** EXERCISE INSTRUCTIONS **
Please retype the data in full and exactly; the pictures are not part of the copy.

** RECORDS FOR PROCESSING **
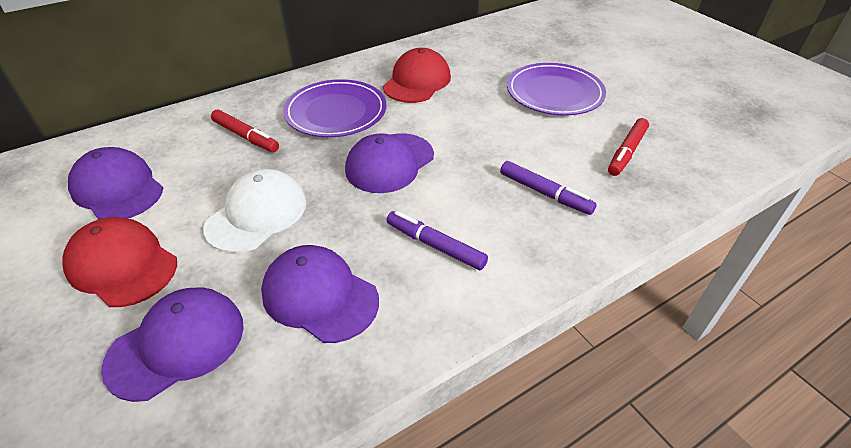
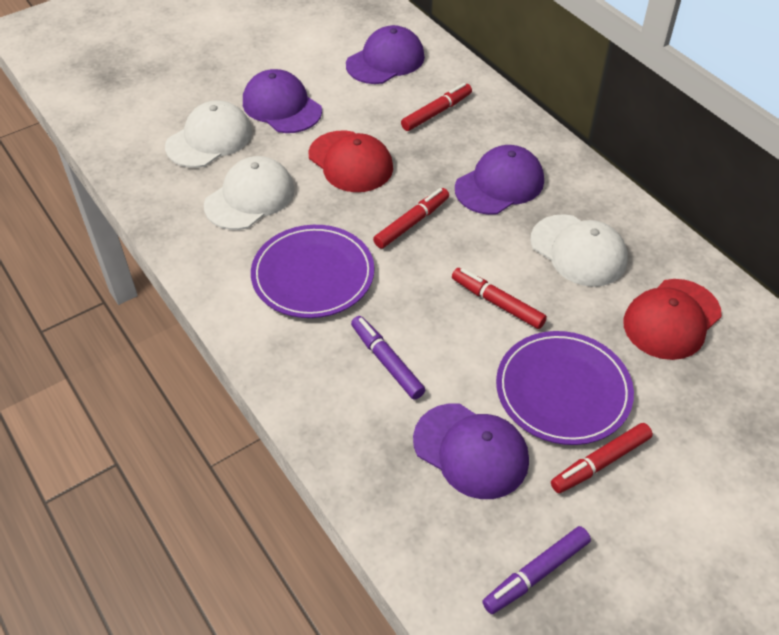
red marker: 2 -> 4
white cap: 1 -> 3

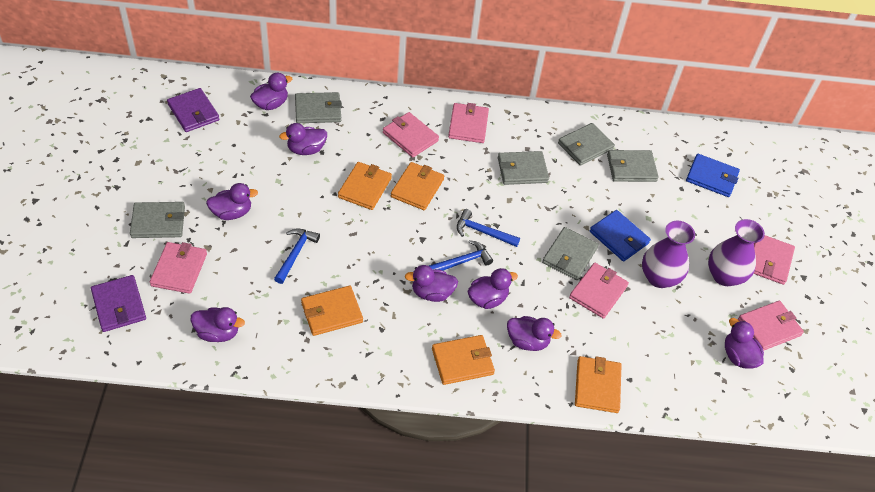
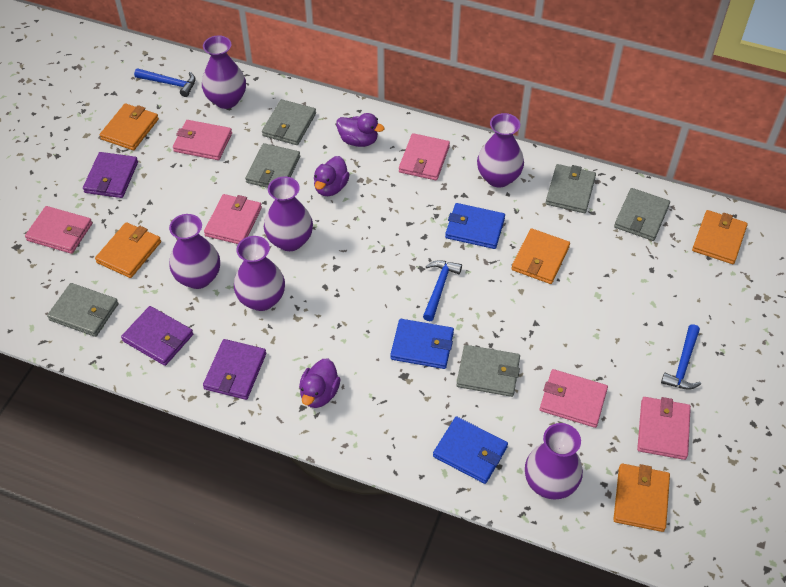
blue wallet: 2 -> 3
purple duck: 8 -> 3
purple vase: 2 -> 6
purple wallet: 2 -> 3

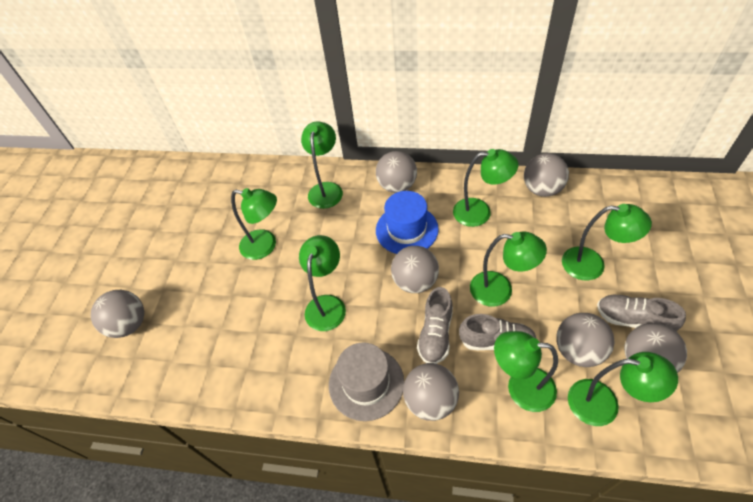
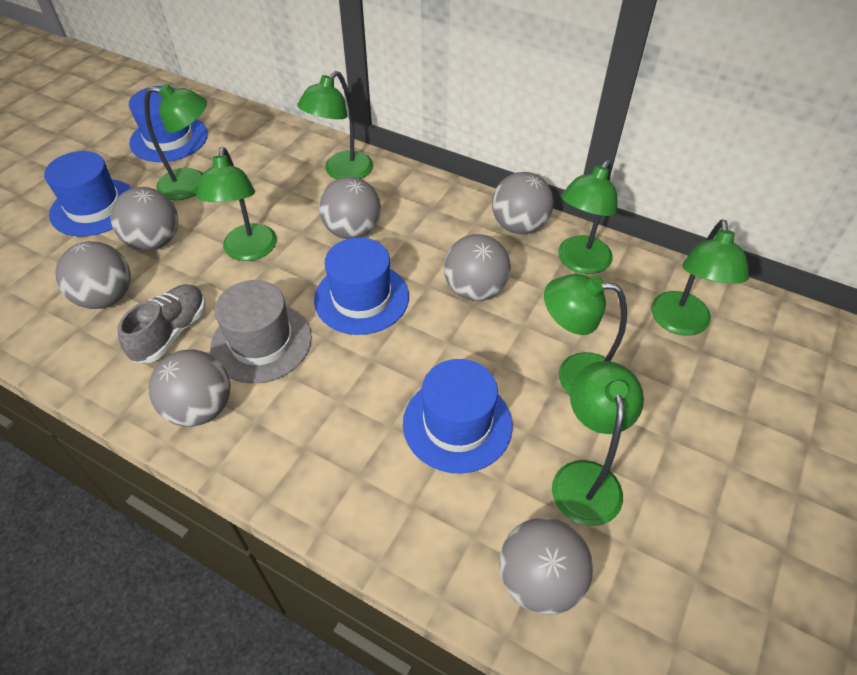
blue hat: 1 -> 4
green lamp: 8 -> 7
grey shoe: 3 -> 1

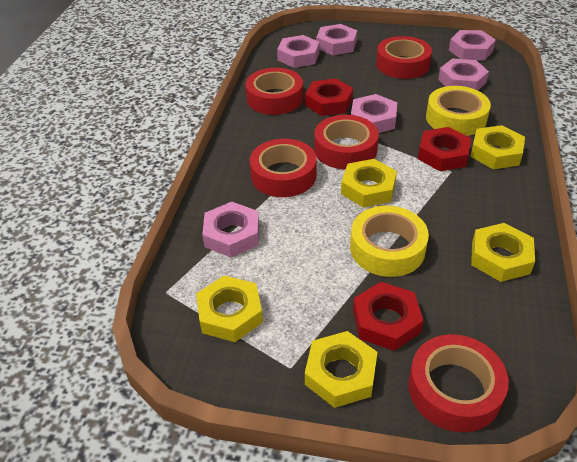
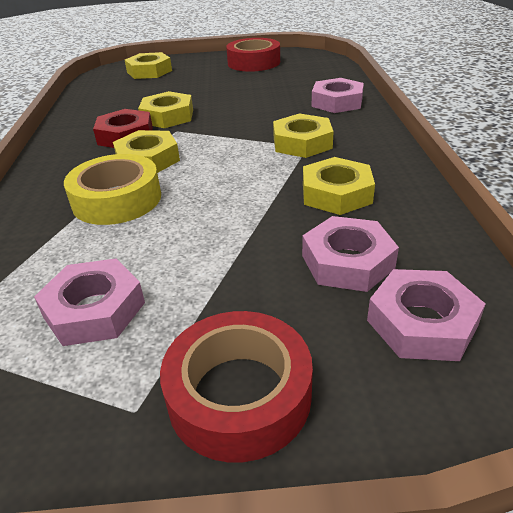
pink nut: 6 -> 4
red nut: 3 -> 1
red tape: 5 -> 2
yellow tape: 2 -> 1

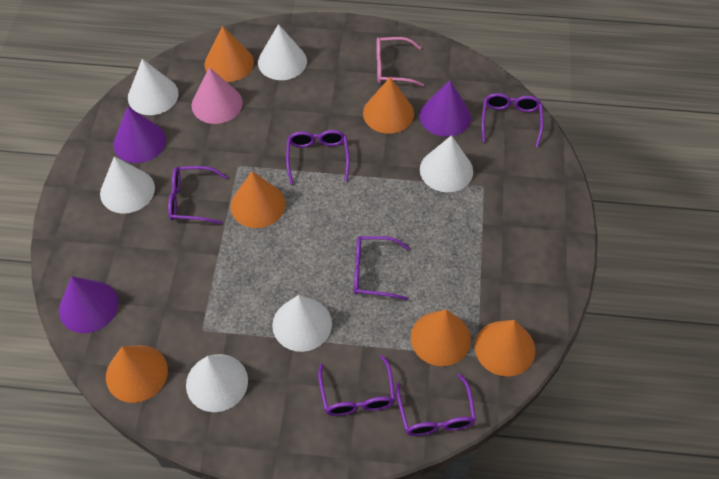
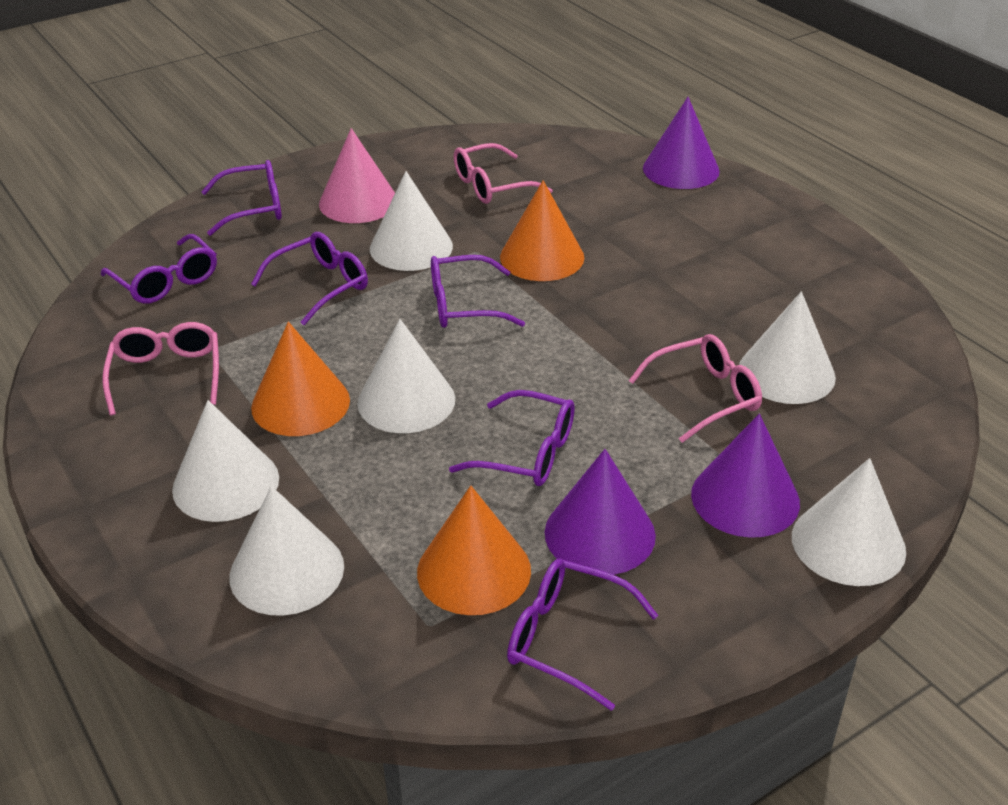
orange cone: 6 -> 3
pink glasses: 1 -> 3

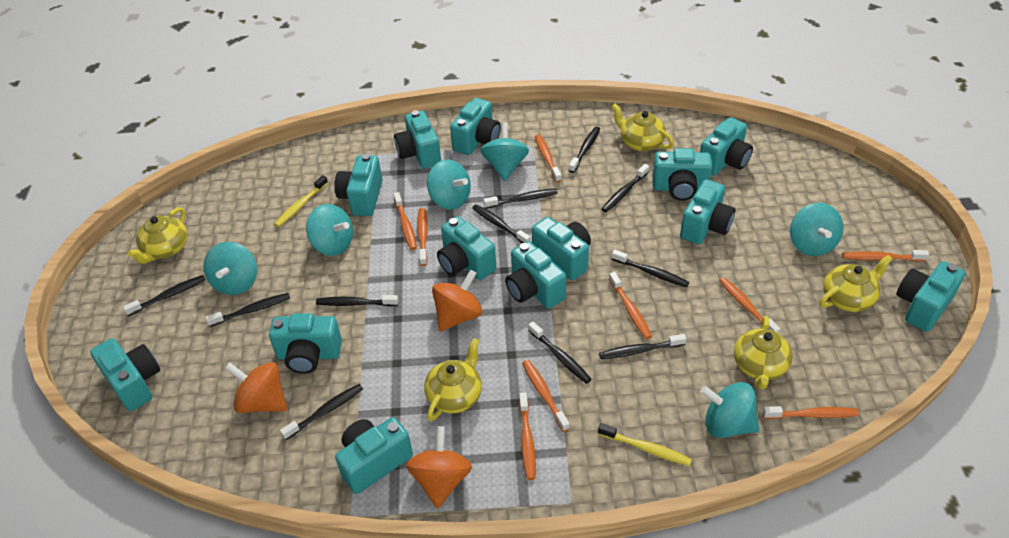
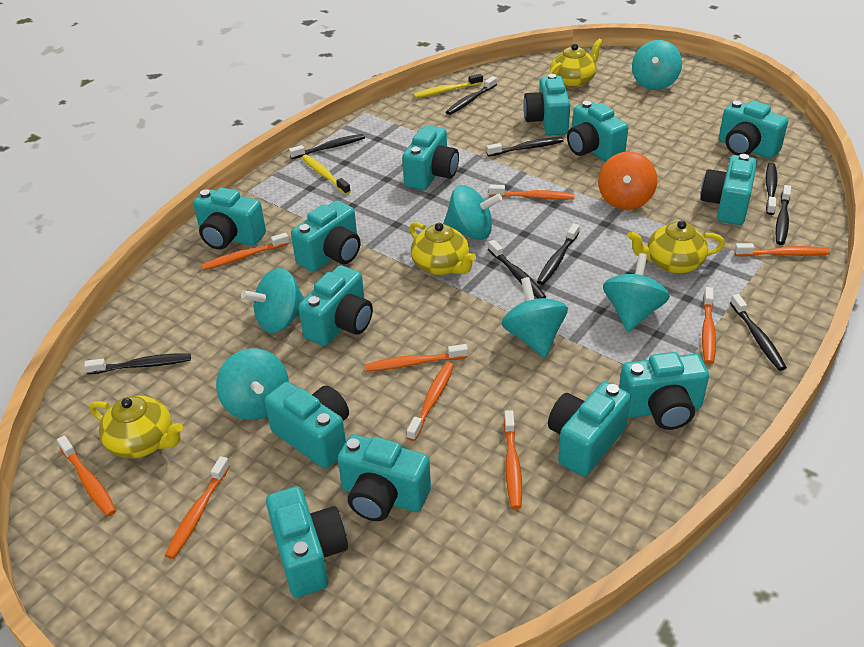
black toothbrush: 11 -> 9
orange spinning top: 3 -> 1
yellow teapot: 5 -> 4

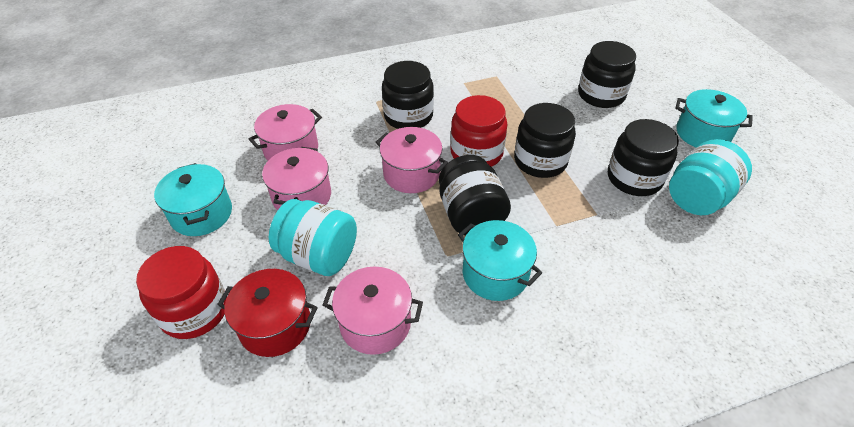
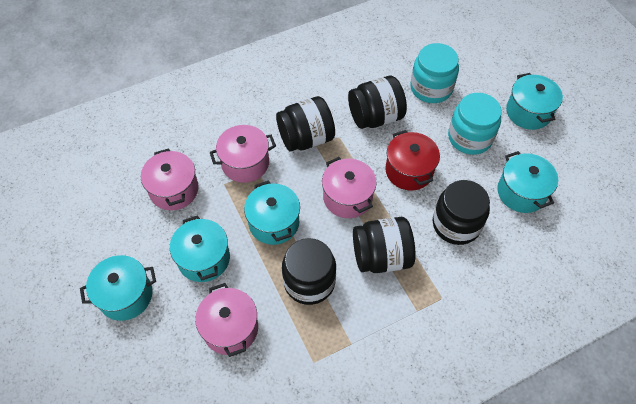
red jar: 2 -> 0
turquoise pot: 3 -> 5

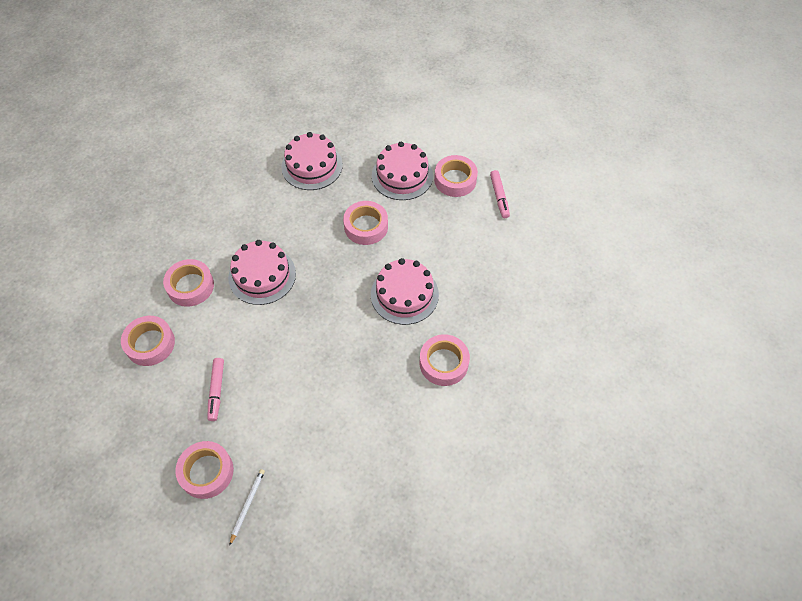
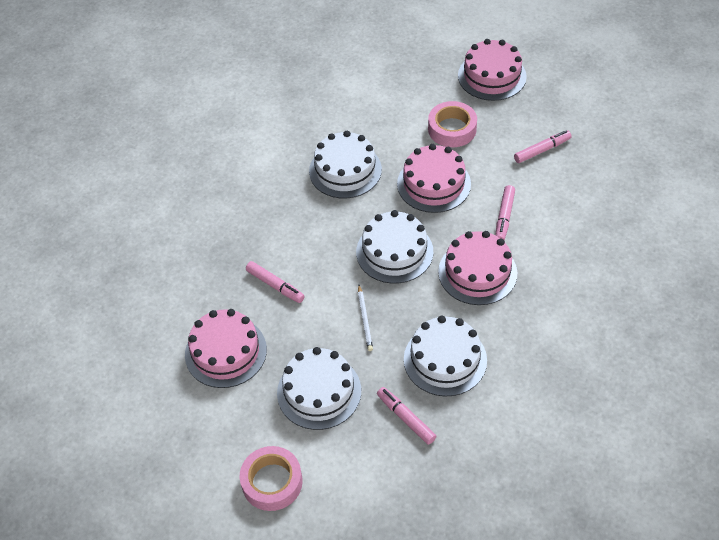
pink marker: 2 -> 4
pink tape: 6 -> 2
white cake: 0 -> 4

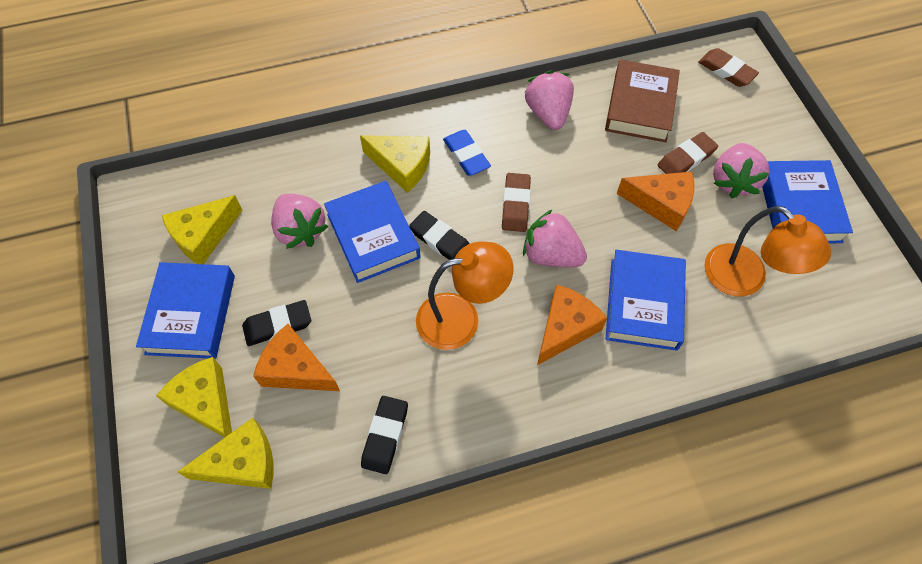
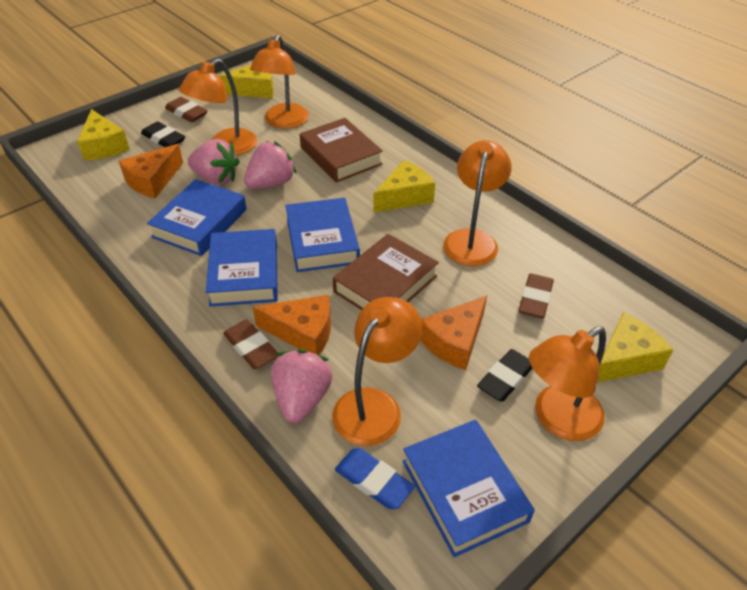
black eraser: 3 -> 2
brown book: 1 -> 2
orange lamp: 2 -> 5
pink strawberry: 4 -> 3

** THE ANSWER **
red marker: 2 -> 4
white cap: 1 -> 3

blue wallet: 2 -> 3
purple duck: 8 -> 3
purple vase: 2 -> 6
purple wallet: 2 -> 3

blue hat: 1 -> 4
green lamp: 8 -> 7
grey shoe: 3 -> 1

pink nut: 6 -> 4
red nut: 3 -> 1
red tape: 5 -> 2
yellow tape: 2 -> 1

orange cone: 6 -> 3
pink glasses: 1 -> 3

black toothbrush: 11 -> 9
orange spinning top: 3 -> 1
yellow teapot: 5 -> 4

red jar: 2 -> 0
turquoise pot: 3 -> 5

pink marker: 2 -> 4
pink tape: 6 -> 2
white cake: 0 -> 4

black eraser: 3 -> 2
brown book: 1 -> 2
orange lamp: 2 -> 5
pink strawberry: 4 -> 3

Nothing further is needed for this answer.